■ TASK INSTRUCTIONS:
The lines from the one containing "red tile C4:C5" through the last one in the data: please copy those exactly, and only those, without the pictures.

::: GIVEN ENTRIES

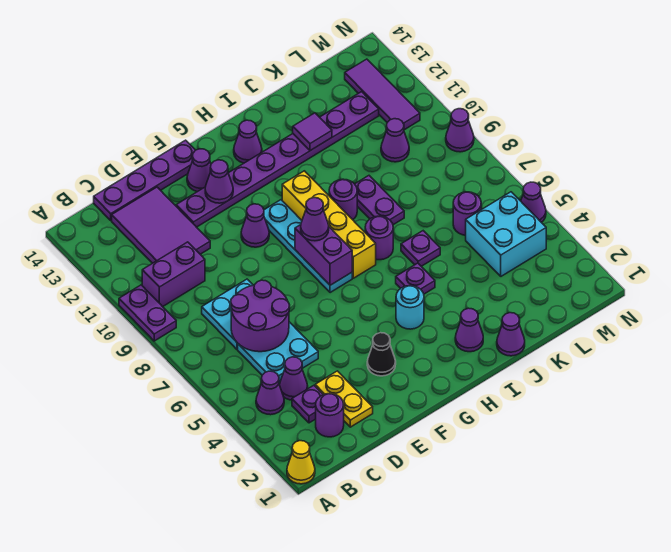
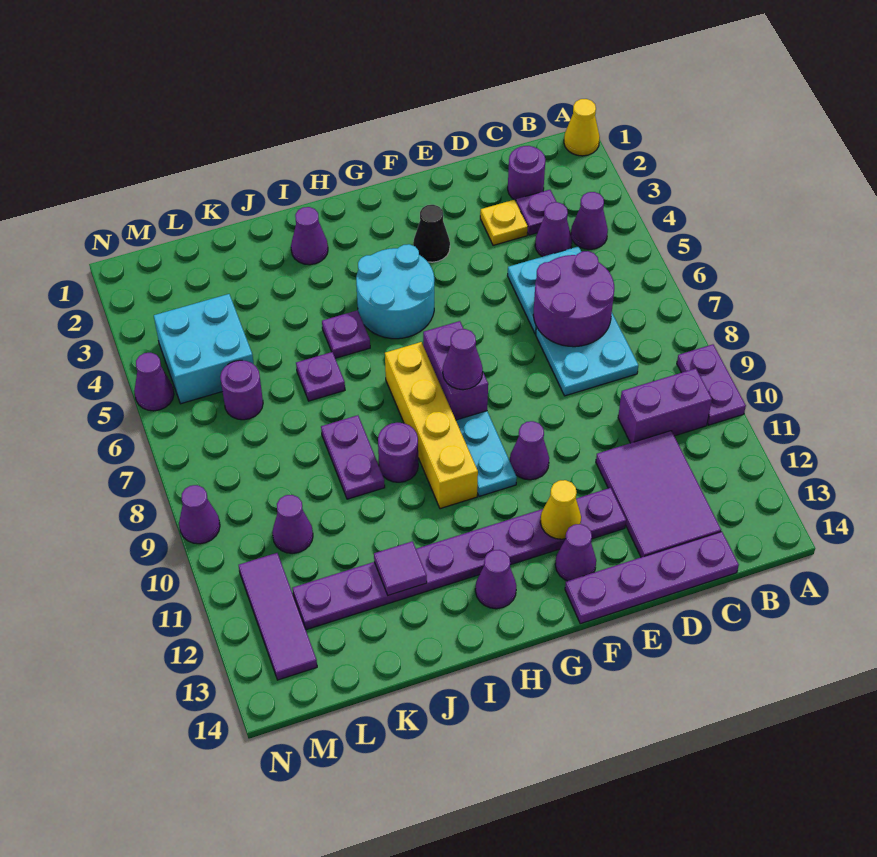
yellow plate D2:D3 level 1 -> yellow plate D3 level 1
purple cone F12 level 2 -> yellow cone F12 level 2
cyan round brick H4 level 1 -> cyan round brick G4:H5 level 1
purple round brick I7 level 1 -> none
purple cone J1 level 1 -> none

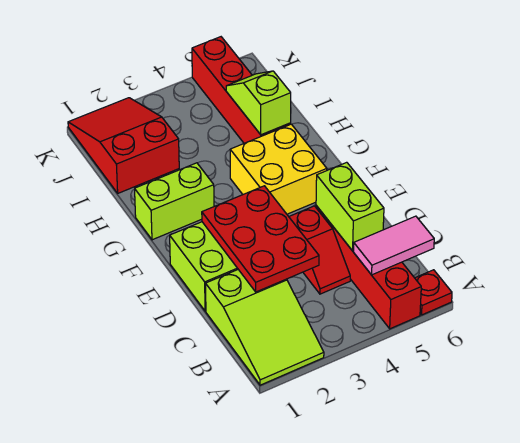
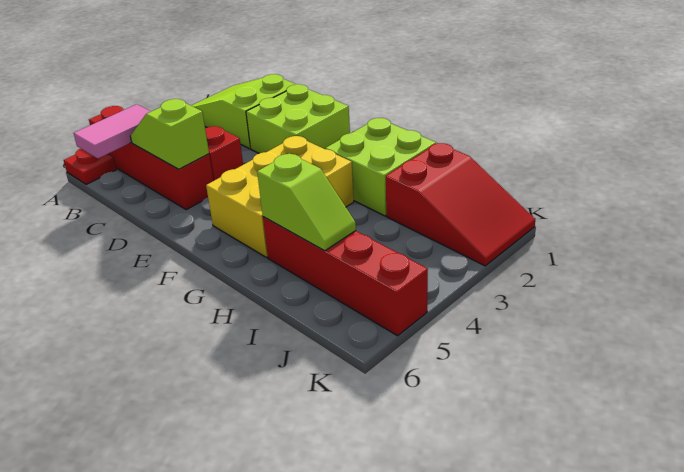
red plate C2:E3 level 2 -> none
lime brick C5:D5 level 2 -> lime slope C5:D5 level 2 top D
yellow brick F4:G5 level 1 -> yellow brick F3:G5 level 1
lime brick G1:G2 level 1 -> lime brick G1:H2 level 1

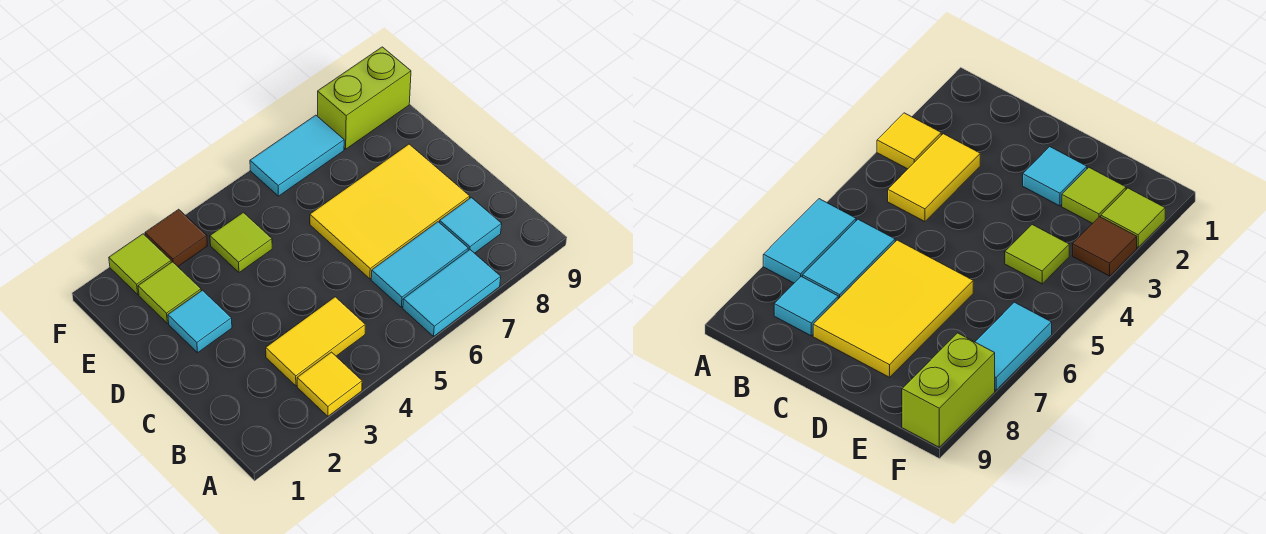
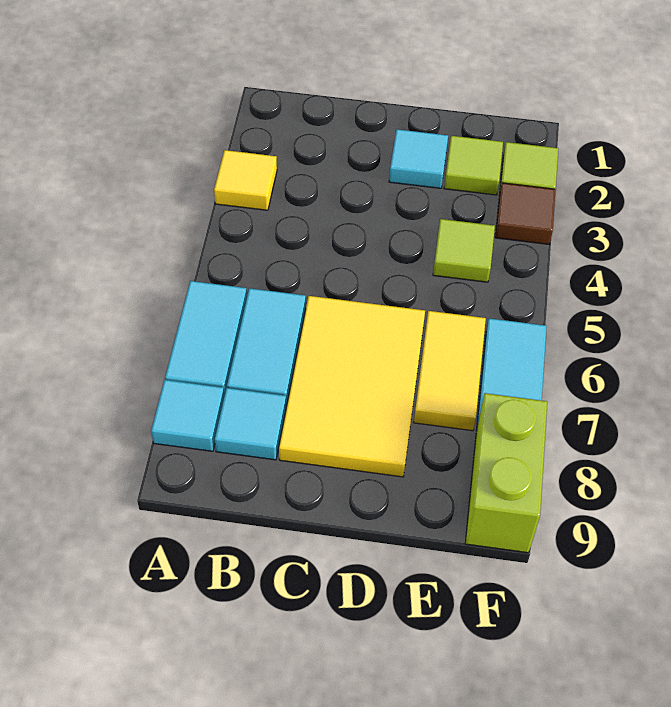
none -> cyan tile A8 level 1
yellow tile B3:B4 level 1 -> yellow tile E6:E7 level 1

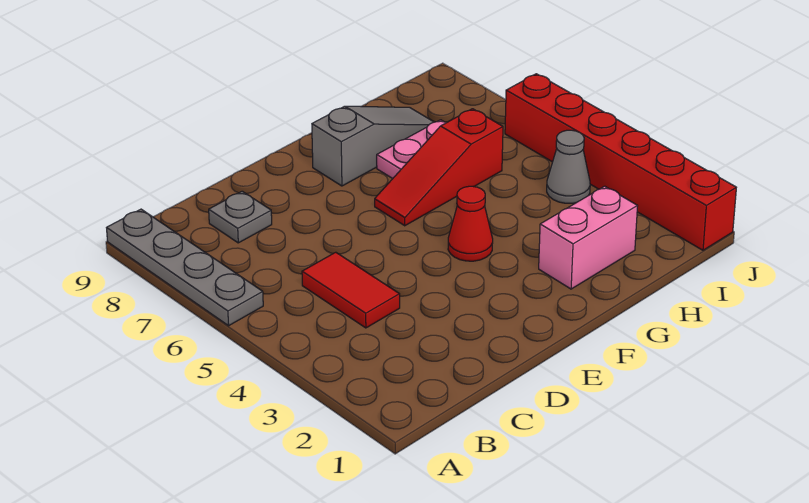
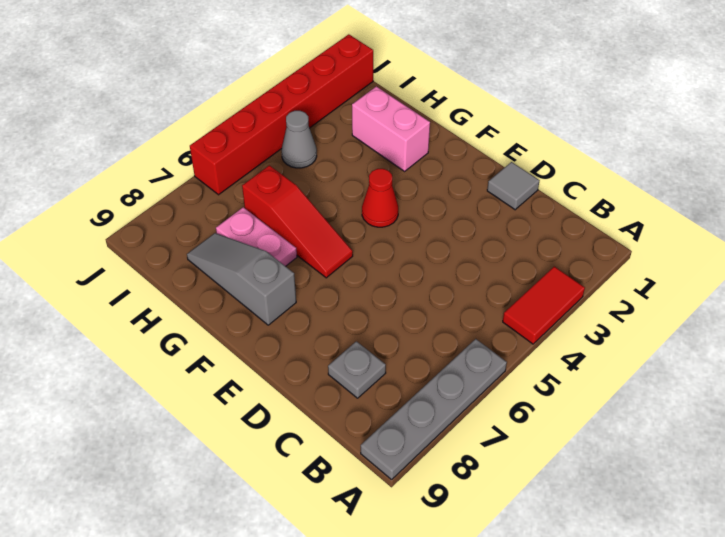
red tile C4:C5 level 1 -> red tile A3:A4 level 1
none -> grey tile D1 level 1

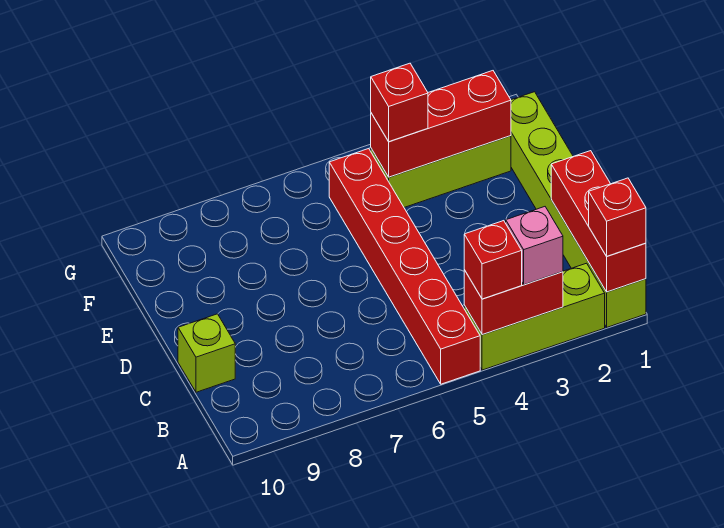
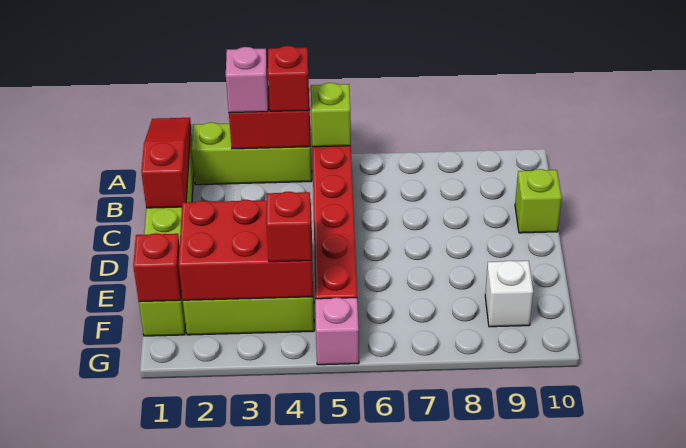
red brick A1:C1 level 2 -> red slope A1:C1 level 2 top C
red brick A1 level 3 -> red brick F1 level 2
none -> lime brick A5 level 2
red brick F2:F4 level 2 -> red brick E2:F4 level 2
none -> white brick F9 level 1
none -> pink brick G5 level 1

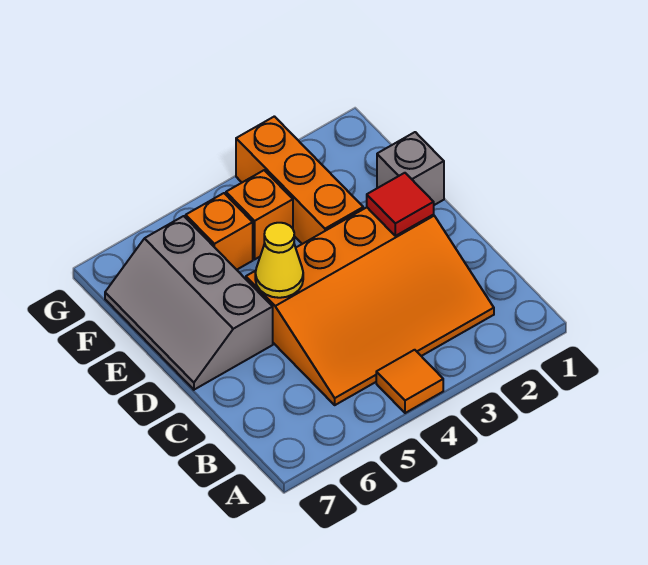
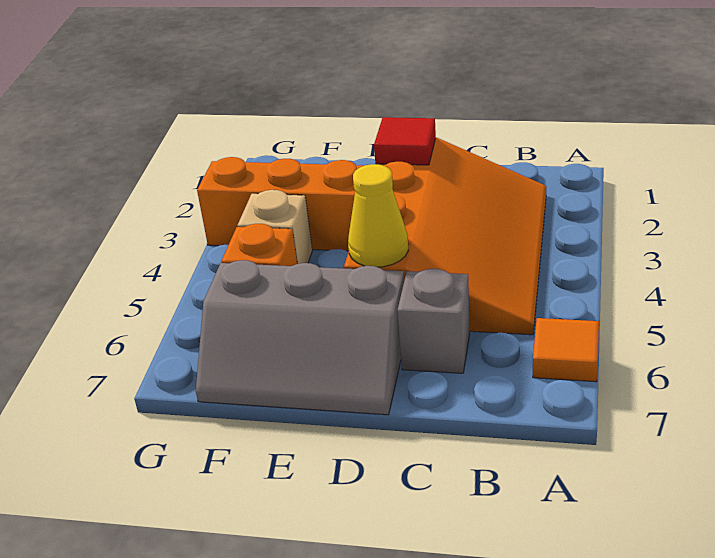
orange tile A4 level 1 -> orange tile A6 level 1
grey brick E1 level 1 -> grey brick C6 level 1
orange brick F4 level 1 -> tan brick F4 level 1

::::::

■ YOUR RESPONSE:
red tile C4:C5 level 1 -> red tile A3:A4 level 1
none -> grey tile D1 level 1

red brick A1:C1 level 2 -> red slope A1:C1 level 2 top C
red brick A1 level 3 -> red brick F1 level 2
none -> lime brick A5 level 2
red brick F2:F4 level 2 -> red brick E2:F4 level 2
none -> white brick F9 level 1
none -> pink brick G5 level 1

orange tile A4 level 1 -> orange tile A6 level 1
grey brick E1 level 1 -> grey brick C6 level 1
orange brick F4 level 1 -> tan brick F4 level 1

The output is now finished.